• _What is required_:
Among the entries below, take the line with "C201: 22nF (+12V, GND) -> 22nF (GND, N7)" and the line with "J203 pin 1: +12V -> GND", and output them and every line between them exactly, with nothing else.

Change detection data
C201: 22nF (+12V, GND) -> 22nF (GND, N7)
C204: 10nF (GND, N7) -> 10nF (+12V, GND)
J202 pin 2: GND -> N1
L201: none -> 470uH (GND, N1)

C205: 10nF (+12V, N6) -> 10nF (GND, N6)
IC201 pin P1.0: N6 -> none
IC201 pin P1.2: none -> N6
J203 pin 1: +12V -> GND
* * *
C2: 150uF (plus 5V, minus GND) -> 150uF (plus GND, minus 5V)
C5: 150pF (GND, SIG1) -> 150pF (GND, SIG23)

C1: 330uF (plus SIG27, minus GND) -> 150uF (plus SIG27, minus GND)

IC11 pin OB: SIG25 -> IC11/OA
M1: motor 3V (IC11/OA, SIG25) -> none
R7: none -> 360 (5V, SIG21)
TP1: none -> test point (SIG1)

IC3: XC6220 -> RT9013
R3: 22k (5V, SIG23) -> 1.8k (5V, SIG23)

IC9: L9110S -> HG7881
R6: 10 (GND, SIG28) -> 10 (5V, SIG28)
...
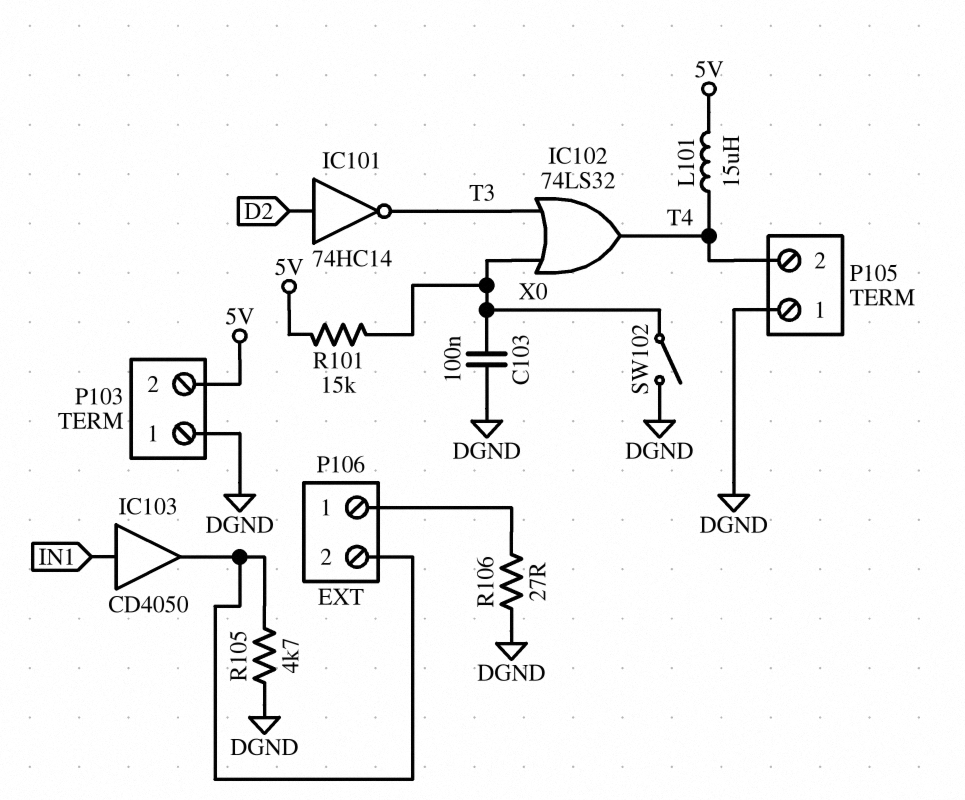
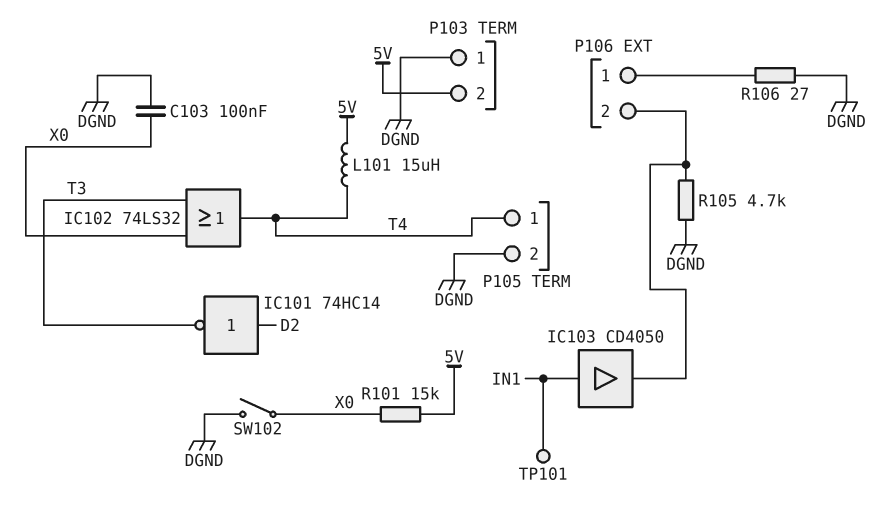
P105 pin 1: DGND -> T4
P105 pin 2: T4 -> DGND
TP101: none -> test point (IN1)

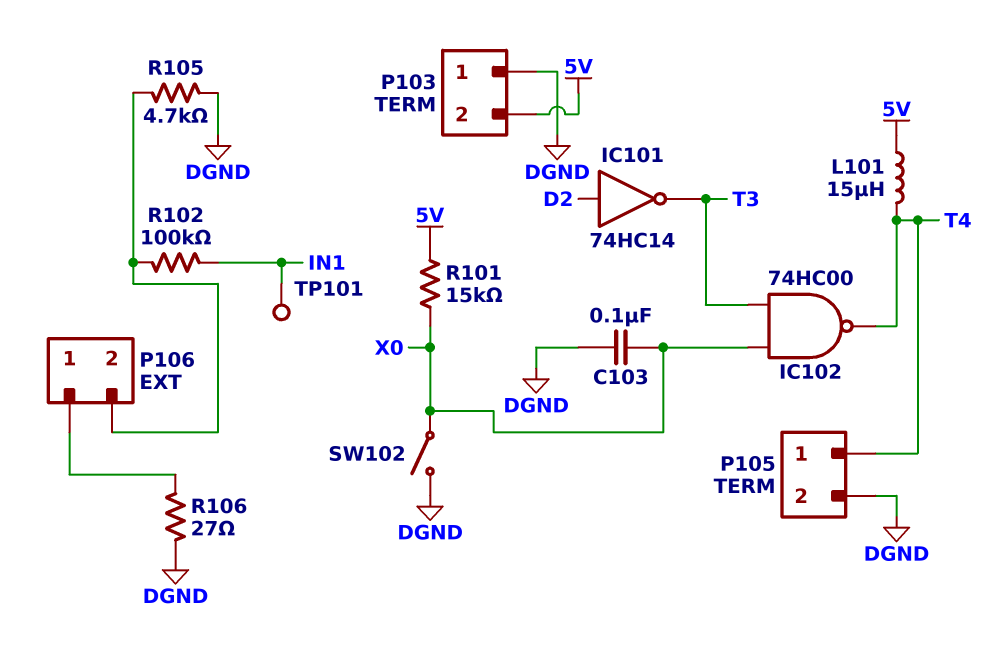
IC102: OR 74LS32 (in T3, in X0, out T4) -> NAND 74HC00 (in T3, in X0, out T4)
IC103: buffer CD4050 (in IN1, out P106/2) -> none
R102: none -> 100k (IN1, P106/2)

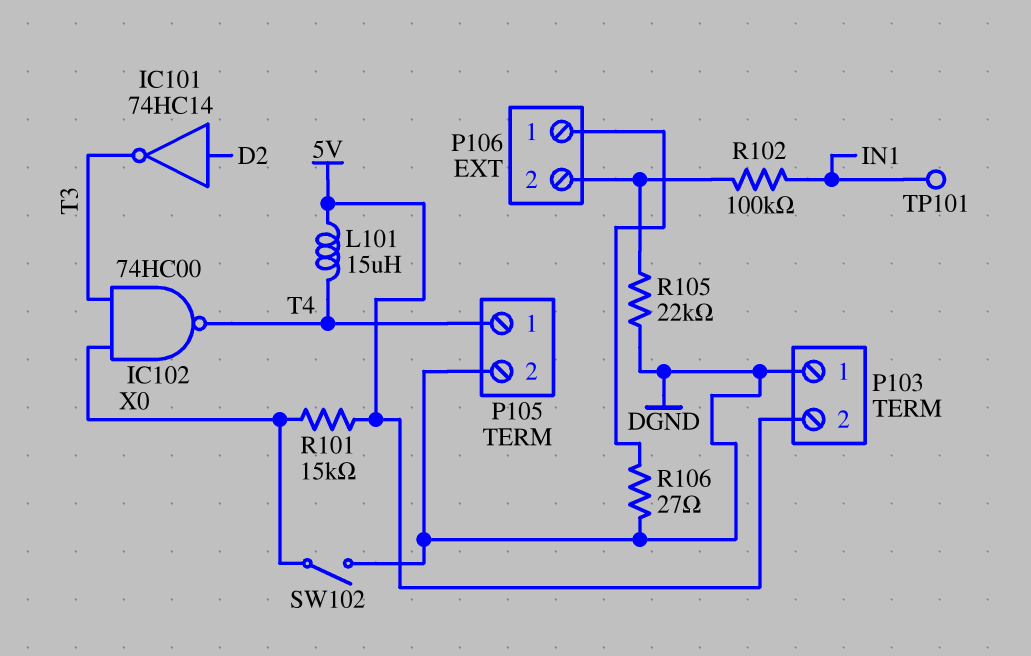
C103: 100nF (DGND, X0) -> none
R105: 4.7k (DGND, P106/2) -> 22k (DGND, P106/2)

• _Exercise answer_:
C201: 22nF (+12V, GND) -> 22nF (GND, N7)
C204: 10nF (GND, N7) -> 10nF (+12V, GND)
J202 pin 2: GND -> N1
L201: none -> 470uH (GND, N1)

C205: 10nF (+12V, N6) -> 10nF (GND, N6)
IC201 pin P1.0: N6 -> none
IC201 pin P1.2: none -> N6
J203 pin 1: +12V -> GND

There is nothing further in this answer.